WORK INSTRUCTIONS: How many lines in the listing below contain the string "instrumentName"? Give only the number.
>> BEGIN
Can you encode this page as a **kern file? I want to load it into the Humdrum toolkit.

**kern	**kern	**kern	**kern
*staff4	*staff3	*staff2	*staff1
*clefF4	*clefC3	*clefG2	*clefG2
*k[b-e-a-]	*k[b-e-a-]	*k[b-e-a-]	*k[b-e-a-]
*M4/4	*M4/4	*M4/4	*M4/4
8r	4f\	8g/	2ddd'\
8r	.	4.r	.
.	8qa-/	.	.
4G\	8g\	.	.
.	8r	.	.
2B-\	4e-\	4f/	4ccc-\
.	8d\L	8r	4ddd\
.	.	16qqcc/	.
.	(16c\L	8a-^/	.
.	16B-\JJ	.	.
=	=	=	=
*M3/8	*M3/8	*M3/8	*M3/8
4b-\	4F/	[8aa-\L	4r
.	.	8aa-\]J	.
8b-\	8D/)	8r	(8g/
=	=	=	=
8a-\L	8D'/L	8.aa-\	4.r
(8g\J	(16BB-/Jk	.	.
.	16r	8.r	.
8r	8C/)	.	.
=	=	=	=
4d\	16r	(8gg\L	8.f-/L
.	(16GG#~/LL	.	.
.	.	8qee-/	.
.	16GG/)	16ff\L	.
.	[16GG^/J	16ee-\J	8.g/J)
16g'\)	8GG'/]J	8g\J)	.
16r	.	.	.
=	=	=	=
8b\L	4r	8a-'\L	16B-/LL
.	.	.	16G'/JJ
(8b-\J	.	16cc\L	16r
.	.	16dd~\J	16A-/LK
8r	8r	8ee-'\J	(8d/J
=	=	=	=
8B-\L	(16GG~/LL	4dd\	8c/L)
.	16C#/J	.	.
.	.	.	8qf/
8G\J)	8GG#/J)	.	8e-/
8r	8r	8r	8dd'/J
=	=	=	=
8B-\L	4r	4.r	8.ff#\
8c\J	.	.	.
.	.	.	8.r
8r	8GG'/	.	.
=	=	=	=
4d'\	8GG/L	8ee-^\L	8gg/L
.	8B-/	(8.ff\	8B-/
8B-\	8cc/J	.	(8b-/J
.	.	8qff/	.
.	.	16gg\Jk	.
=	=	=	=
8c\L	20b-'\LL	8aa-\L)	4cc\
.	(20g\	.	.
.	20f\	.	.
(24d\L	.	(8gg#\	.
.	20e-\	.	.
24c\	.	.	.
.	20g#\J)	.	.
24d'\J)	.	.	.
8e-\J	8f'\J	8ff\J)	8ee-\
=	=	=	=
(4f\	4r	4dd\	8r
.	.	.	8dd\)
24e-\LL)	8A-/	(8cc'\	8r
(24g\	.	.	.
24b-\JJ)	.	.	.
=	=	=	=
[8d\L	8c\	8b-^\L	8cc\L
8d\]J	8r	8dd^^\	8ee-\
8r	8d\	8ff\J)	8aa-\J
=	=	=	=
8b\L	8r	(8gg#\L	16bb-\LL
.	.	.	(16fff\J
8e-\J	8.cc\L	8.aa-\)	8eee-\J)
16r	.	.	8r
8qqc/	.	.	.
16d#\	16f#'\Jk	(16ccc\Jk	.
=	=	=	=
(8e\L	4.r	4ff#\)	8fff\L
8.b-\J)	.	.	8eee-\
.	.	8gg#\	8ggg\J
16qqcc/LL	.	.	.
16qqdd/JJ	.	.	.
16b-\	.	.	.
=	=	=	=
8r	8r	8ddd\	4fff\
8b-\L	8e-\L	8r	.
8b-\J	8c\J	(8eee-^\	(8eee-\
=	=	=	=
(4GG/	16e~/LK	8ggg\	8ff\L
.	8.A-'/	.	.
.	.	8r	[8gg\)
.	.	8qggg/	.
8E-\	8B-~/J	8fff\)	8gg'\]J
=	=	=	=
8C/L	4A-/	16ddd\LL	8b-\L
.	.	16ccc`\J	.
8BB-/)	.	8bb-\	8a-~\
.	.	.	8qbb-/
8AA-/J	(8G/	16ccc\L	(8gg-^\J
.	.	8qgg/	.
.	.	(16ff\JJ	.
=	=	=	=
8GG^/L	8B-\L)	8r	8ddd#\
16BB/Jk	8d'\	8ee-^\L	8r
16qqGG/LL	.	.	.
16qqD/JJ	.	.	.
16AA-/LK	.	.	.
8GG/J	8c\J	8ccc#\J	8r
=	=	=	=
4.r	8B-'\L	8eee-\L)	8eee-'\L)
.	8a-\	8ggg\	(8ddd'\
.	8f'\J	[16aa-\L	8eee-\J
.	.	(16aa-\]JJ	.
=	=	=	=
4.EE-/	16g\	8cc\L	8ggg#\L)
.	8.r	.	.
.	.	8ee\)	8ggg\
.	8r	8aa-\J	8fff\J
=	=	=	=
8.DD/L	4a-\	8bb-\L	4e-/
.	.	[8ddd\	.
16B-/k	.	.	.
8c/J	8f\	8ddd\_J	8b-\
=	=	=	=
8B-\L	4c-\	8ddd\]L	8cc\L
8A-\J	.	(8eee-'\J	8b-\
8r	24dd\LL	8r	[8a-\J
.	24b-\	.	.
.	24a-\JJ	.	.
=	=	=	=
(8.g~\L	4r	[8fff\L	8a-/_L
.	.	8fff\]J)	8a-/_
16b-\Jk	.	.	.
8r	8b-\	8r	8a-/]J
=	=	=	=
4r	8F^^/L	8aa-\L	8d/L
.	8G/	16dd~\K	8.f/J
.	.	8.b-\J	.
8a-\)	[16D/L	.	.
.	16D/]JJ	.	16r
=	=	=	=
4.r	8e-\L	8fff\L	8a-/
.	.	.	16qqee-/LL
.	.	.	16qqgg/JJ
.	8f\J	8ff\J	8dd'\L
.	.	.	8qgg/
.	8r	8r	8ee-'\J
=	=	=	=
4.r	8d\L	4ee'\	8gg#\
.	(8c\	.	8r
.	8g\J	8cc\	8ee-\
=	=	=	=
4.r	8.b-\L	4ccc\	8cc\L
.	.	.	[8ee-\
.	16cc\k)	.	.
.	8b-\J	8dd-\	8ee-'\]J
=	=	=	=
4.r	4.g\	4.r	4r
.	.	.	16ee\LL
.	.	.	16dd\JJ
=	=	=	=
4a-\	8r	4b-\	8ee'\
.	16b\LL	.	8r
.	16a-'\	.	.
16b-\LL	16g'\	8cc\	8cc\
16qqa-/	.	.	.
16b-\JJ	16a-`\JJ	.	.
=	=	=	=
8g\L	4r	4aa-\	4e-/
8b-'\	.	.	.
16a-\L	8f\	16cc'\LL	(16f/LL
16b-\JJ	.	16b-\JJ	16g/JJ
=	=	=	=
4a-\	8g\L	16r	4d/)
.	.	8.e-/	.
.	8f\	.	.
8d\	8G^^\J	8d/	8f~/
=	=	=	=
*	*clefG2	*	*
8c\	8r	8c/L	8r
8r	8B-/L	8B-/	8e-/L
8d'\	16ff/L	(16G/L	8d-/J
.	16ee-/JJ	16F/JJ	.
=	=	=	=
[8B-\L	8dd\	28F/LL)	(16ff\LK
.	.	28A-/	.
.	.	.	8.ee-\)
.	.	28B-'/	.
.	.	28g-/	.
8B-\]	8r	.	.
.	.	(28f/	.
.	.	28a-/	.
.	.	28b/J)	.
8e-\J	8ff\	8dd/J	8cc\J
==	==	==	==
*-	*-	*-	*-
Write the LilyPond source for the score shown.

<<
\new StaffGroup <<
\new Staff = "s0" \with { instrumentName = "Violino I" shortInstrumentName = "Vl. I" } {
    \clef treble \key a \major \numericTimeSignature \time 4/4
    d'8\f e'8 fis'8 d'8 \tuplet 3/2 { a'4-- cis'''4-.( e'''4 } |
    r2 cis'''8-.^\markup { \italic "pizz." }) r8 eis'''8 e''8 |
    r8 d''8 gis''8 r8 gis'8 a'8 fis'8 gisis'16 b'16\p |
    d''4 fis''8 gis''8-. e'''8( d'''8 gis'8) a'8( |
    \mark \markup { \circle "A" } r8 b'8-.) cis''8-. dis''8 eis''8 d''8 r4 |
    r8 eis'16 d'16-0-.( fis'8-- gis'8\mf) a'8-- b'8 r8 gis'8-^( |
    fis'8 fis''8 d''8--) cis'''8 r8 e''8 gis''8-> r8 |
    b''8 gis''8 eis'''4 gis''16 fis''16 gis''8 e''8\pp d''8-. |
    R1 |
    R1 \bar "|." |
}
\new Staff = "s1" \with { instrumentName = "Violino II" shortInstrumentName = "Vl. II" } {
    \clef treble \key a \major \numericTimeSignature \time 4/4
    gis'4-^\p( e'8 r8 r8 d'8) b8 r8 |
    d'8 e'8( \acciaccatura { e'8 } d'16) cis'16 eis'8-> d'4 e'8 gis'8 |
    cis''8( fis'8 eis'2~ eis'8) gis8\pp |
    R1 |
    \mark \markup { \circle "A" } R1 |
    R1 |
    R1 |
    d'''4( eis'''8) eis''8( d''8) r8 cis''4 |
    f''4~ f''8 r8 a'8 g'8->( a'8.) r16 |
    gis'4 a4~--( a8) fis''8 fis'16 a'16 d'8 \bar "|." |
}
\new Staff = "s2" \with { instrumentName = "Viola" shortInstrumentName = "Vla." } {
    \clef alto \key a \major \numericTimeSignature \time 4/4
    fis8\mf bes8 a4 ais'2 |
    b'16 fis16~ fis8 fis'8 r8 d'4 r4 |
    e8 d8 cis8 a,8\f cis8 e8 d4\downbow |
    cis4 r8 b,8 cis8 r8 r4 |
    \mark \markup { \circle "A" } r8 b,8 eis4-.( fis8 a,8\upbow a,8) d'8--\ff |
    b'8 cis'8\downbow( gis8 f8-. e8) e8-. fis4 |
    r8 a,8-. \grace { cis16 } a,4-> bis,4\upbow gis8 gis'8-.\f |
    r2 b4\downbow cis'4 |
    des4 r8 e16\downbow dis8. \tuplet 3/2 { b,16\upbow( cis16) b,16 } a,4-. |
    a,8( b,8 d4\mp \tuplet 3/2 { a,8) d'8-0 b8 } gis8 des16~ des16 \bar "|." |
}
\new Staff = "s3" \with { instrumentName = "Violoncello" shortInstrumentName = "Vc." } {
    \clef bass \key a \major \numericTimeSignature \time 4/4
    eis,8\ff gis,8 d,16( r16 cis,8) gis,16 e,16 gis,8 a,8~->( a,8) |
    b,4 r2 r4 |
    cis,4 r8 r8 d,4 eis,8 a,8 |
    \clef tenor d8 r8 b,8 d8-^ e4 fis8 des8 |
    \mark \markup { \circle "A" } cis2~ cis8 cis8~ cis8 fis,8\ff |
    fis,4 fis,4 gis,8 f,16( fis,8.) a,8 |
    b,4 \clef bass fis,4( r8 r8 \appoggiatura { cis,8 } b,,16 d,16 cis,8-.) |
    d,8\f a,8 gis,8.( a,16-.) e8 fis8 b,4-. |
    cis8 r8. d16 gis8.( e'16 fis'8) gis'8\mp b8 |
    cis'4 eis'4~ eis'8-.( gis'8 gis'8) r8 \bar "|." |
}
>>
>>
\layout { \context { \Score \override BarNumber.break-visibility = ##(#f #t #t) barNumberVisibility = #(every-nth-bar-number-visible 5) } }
>> END
EXPECTED OUTPUT: 4